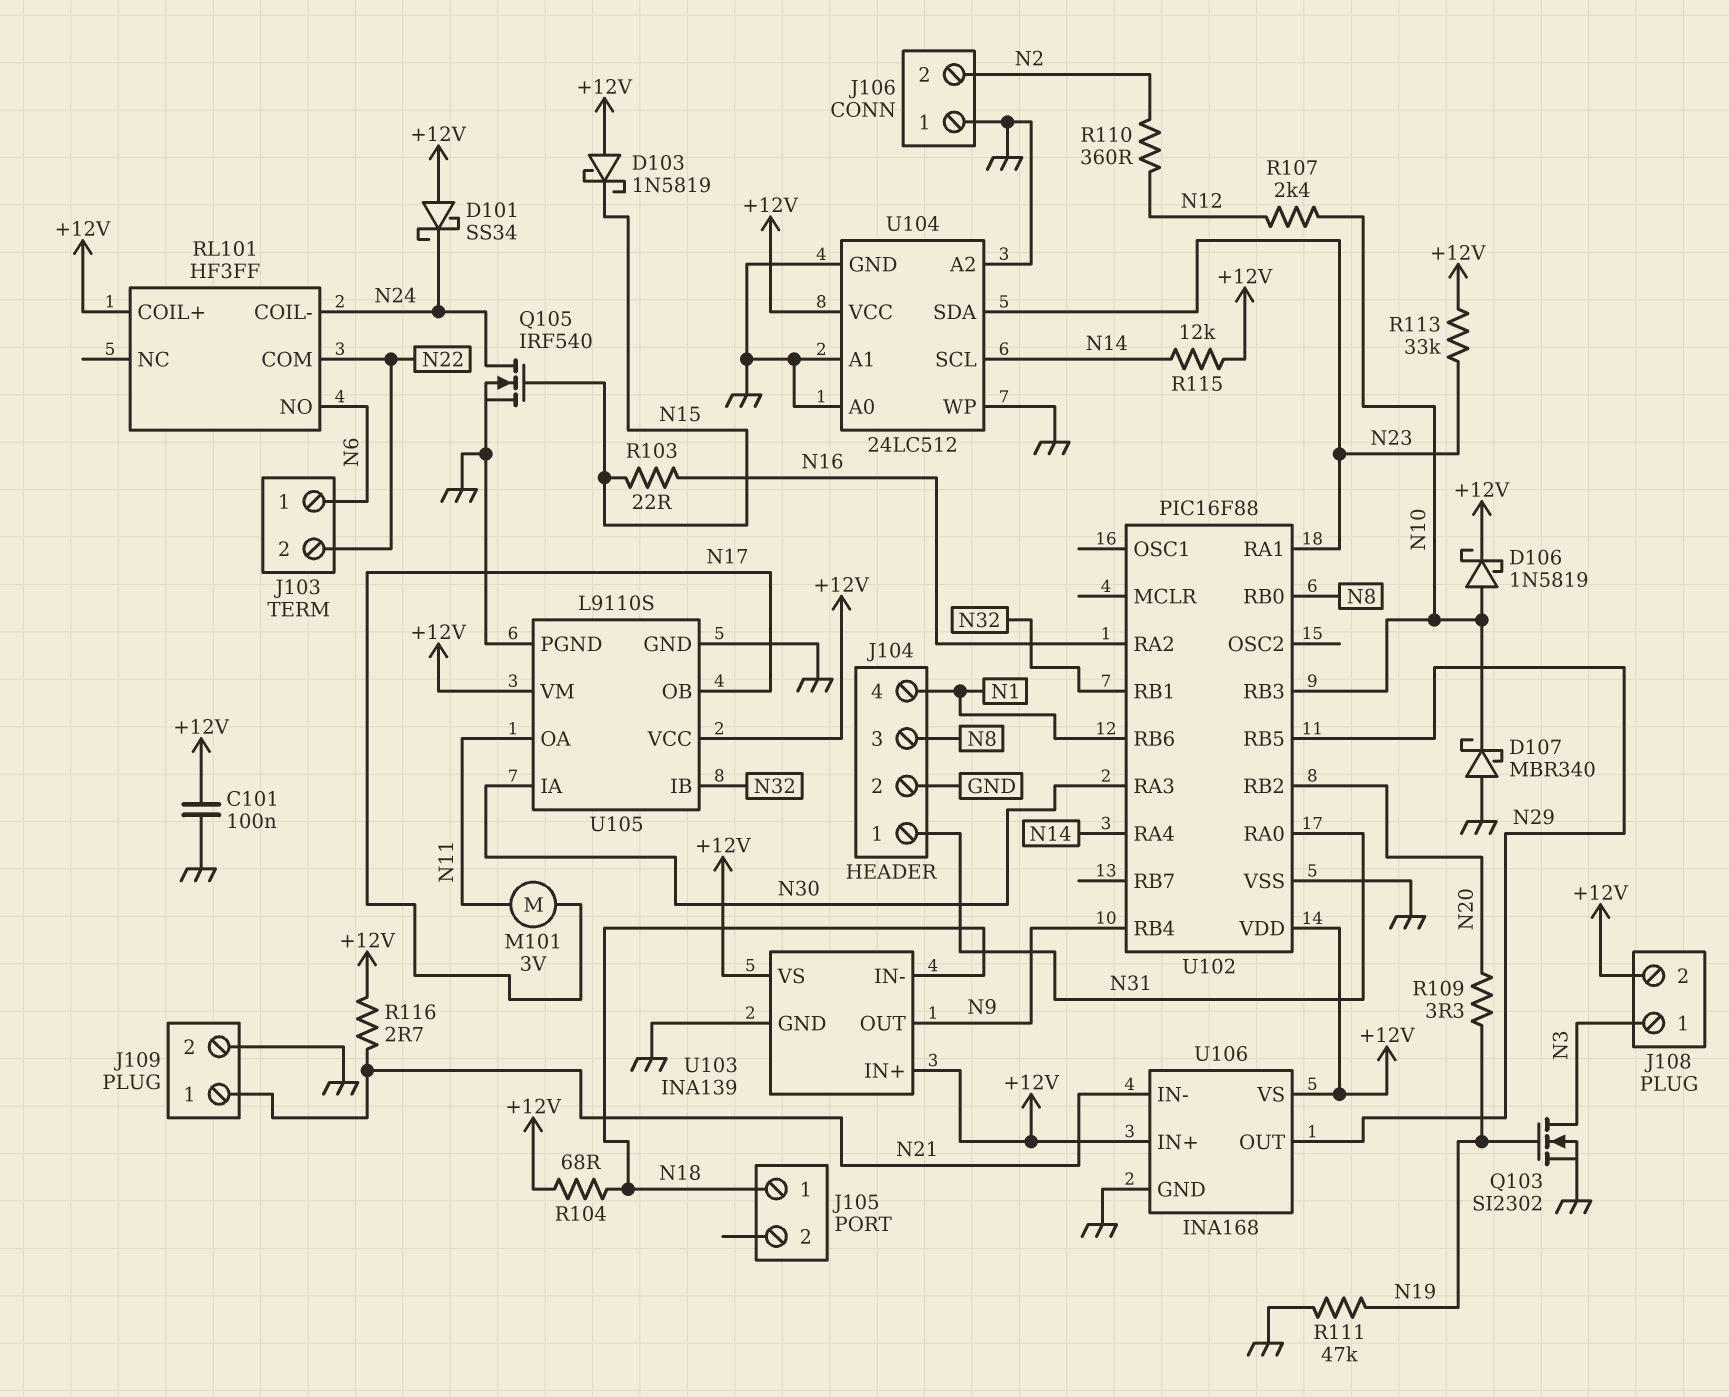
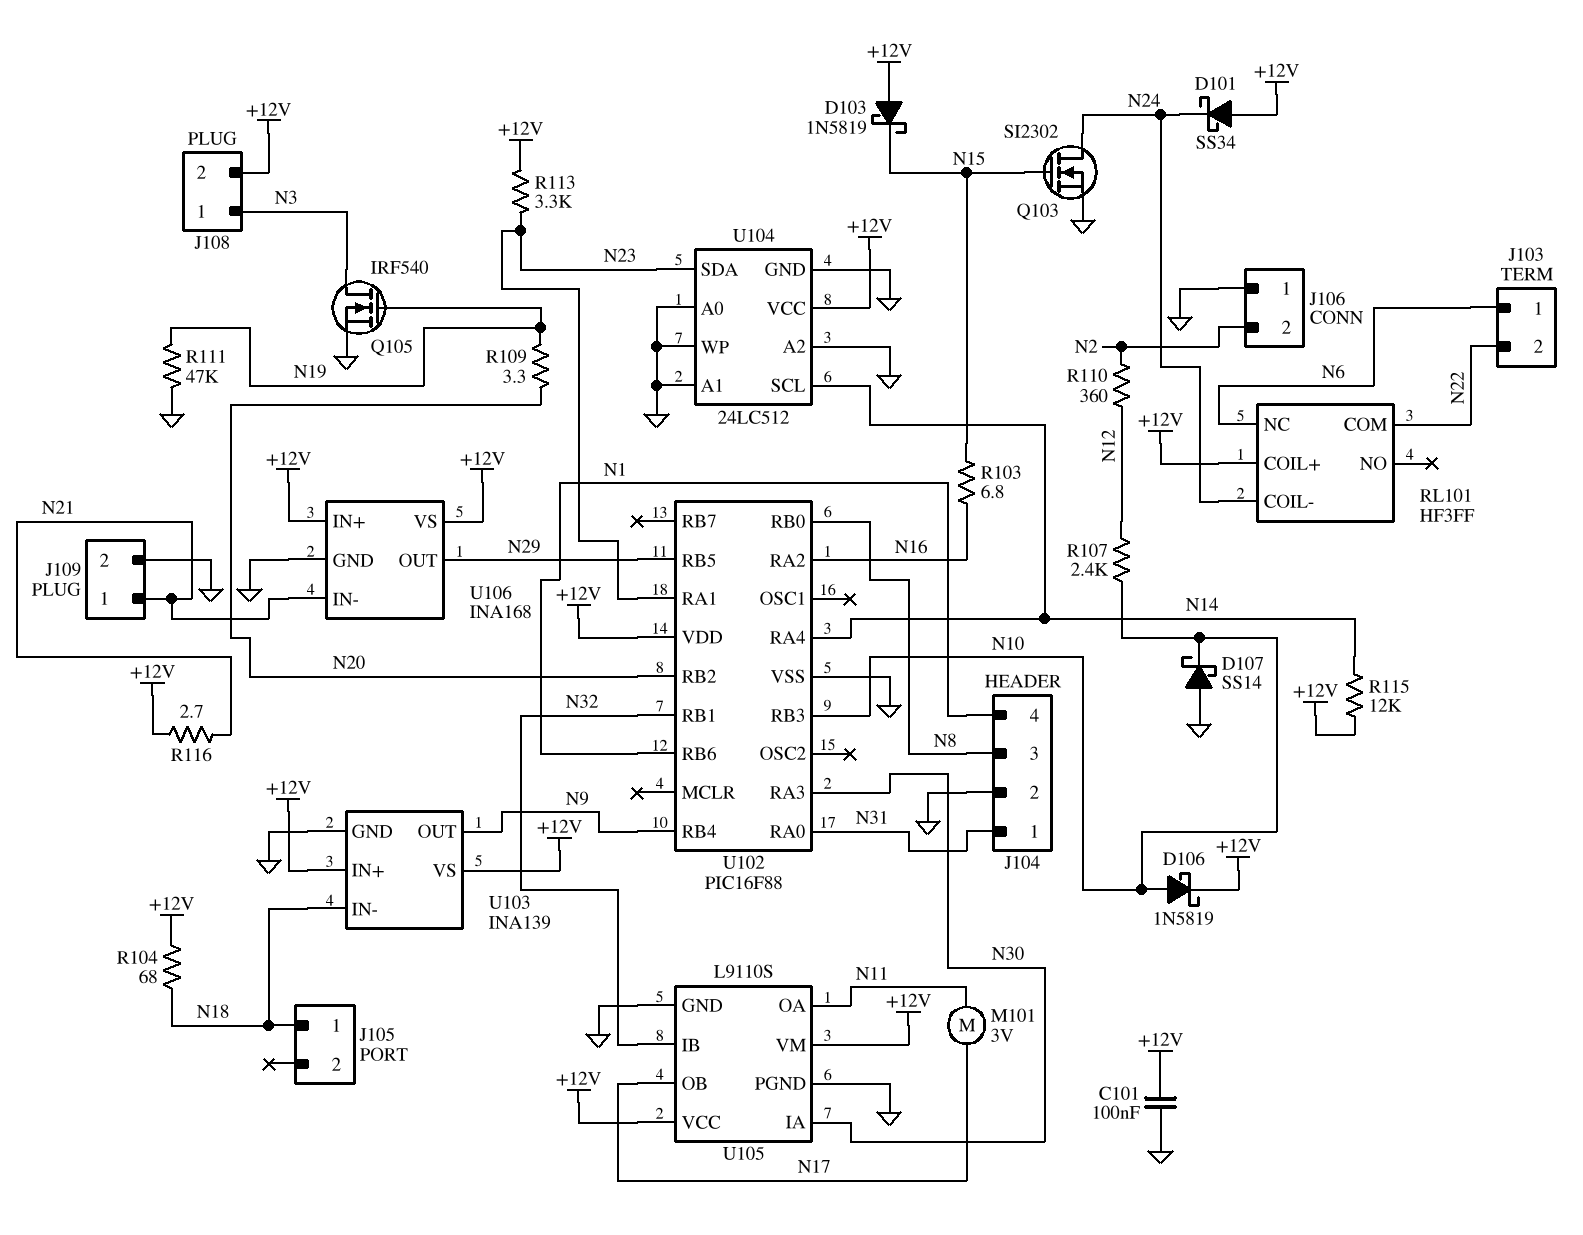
D107: schottky MBR340 (A GND, K N10) -> schottky SS14 (A GND, K N10)
Q103: NMOS SI2302 (G N19, D N3, S GND) -> NMOS SI2302 (G N15, D N24, S GND)
Q105: NMOS IRF540 (G N15, D N24, S GND) -> NMOS IRF540 (G N19, D N3, S GND)
R103: 22 (N15, N16) -> 6.8 (N15, N16)
R113: 33k (+12V, N23) -> 3.3k (+12V, N23)
RL101 pin NC: none -> N6
RL101 pin NO: N6 -> none

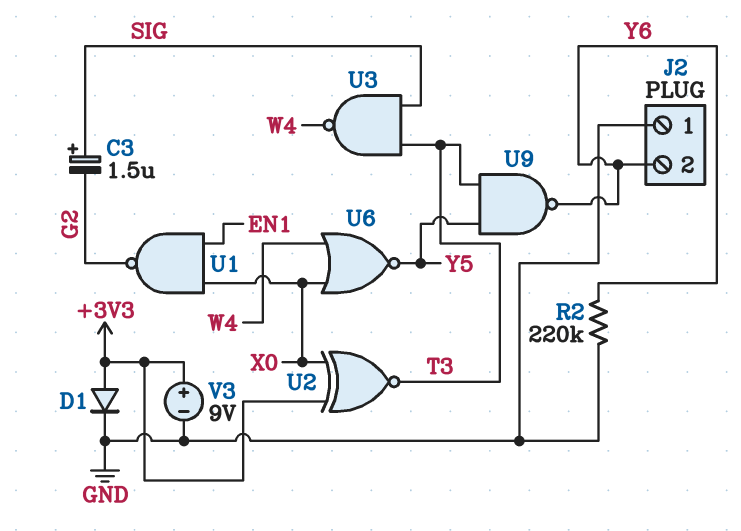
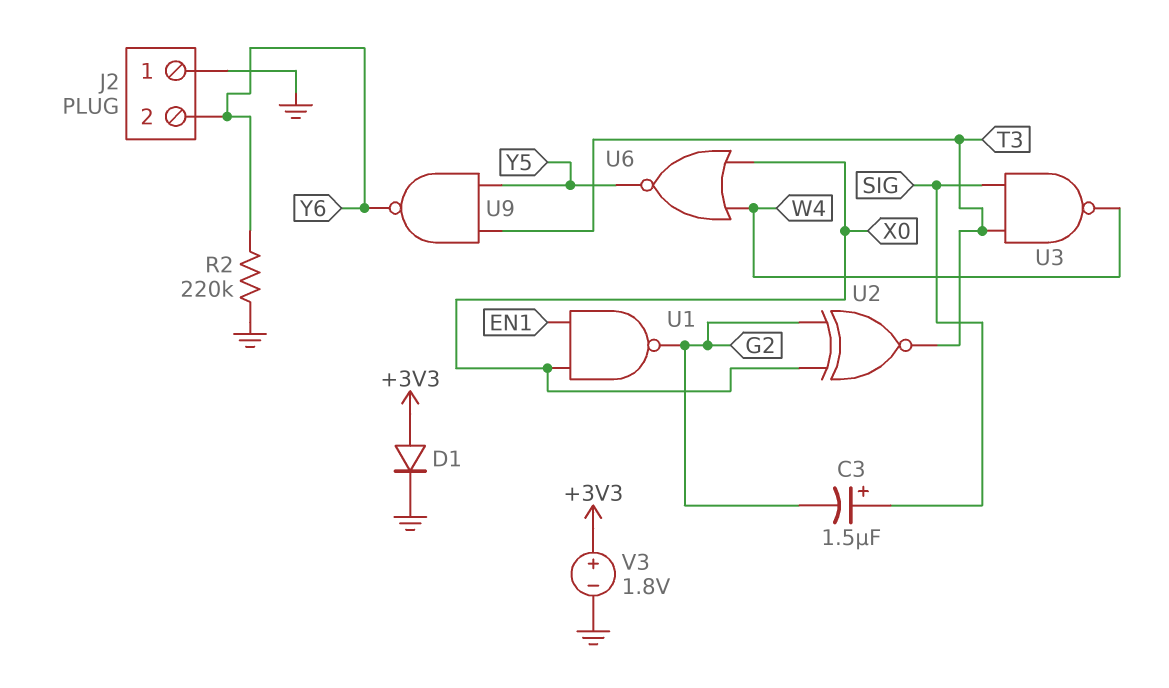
U2: XNOR (in +3V3, in X0, out T3) -> XNOR (in G2, in X0, out T3)
V3: 9V (plus +3V3, minus GND) -> 1.8V (plus +3V3, minus GND)

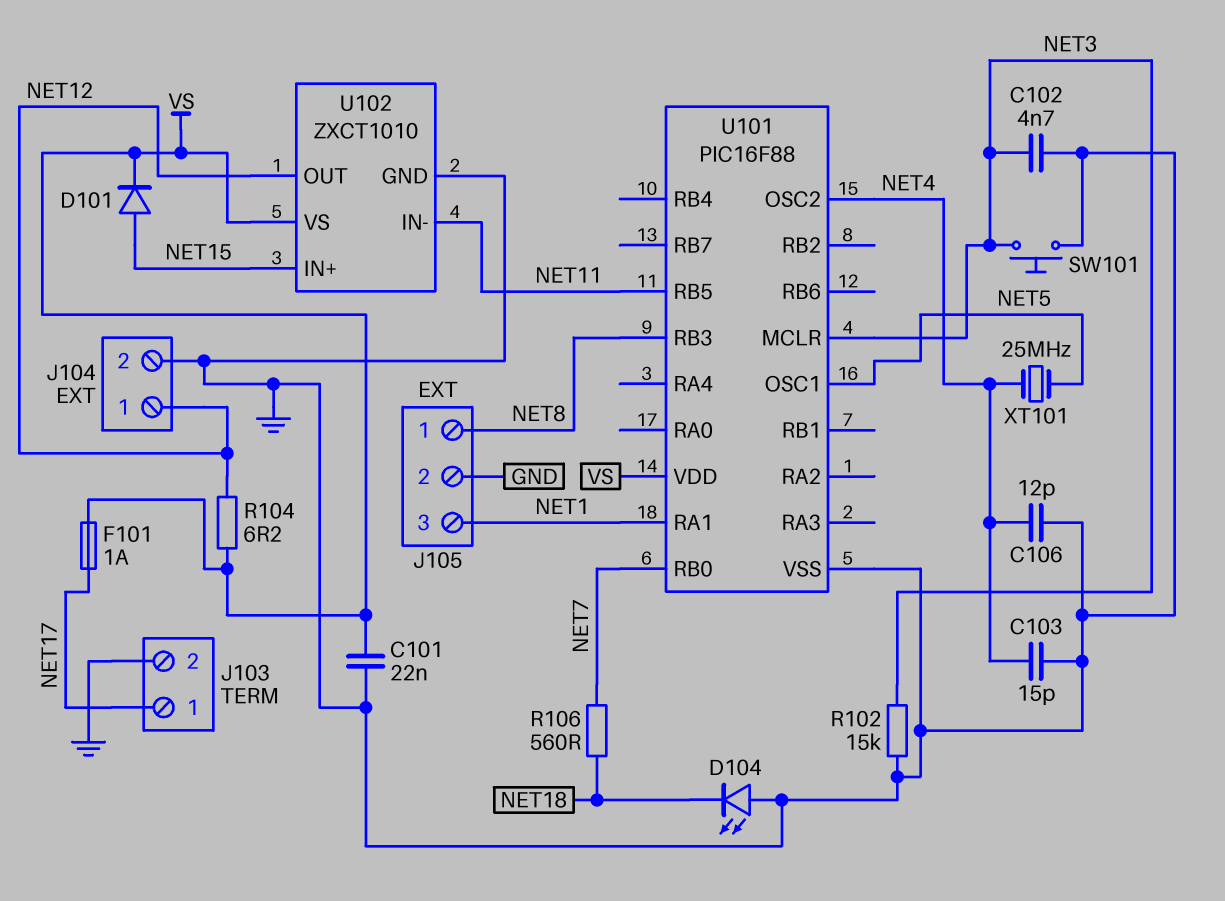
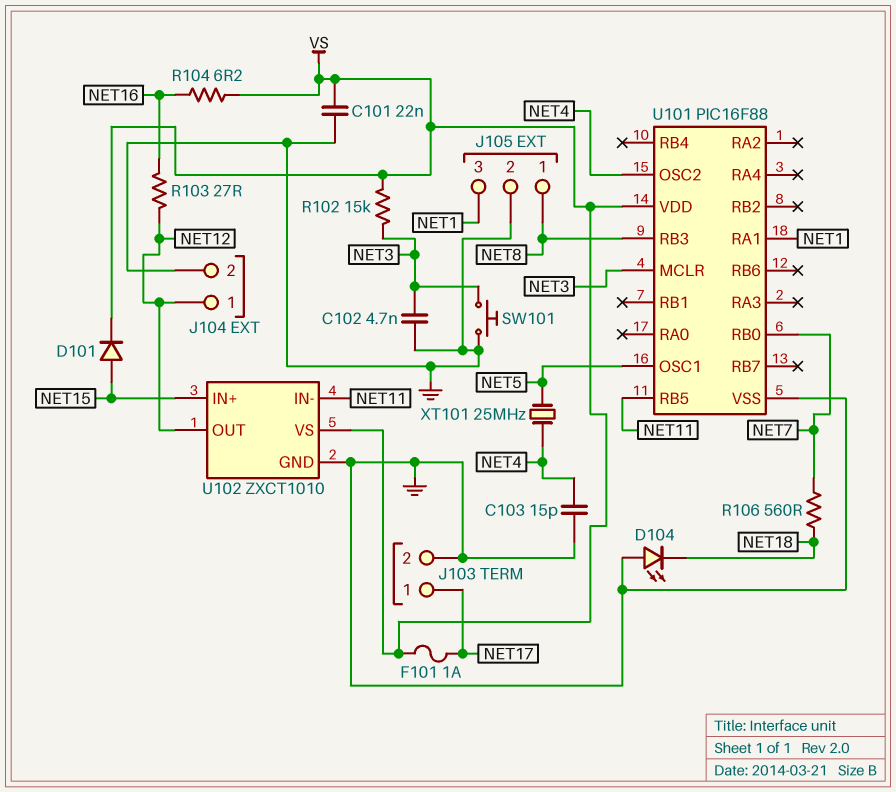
C106: 12pF (GND, NET4) -> none
R102: 15k (GND, NET3) -> 15k (NET3, VS)
R103: none -> 27 (NET12, NET16)
R104: 6.2 (NET12, VS) -> 6.2 (NET16, VS)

========

Copy every entry word for word, but omit the pictures.

D107: schottky MBR340 (A GND, K N10) -> schottky SS14 (A GND, K N10)
Q103: NMOS SI2302 (G N19, D N3, S GND) -> NMOS SI2302 (G N15, D N24, S GND)
Q105: NMOS IRF540 (G N15, D N24, S GND) -> NMOS IRF540 (G N19, D N3, S GND)
R103: 22 (N15, N16) -> 6.8 (N15, N16)
R113: 33k (+12V, N23) -> 3.3k (+12V, N23)
RL101 pin NC: none -> N6
RL101 pin NO: N6 -> none

U2: XNOR (in +3V3, in X0, out T3) -> XNOR (in G2, in X0, out T3)
V3: 9V (plus +3V3, minus GND) -> 1.8V (plus +3V3, minus GND)

C106: 12pF (GND, NET4) -> none
R102: 15k (GND, NET3) -> 15k (NET3, VS)
R103: none -> 27 (NET12, NET16)
R104: 6.2 (NET12, VS) -> 6.2 (NET16, VS)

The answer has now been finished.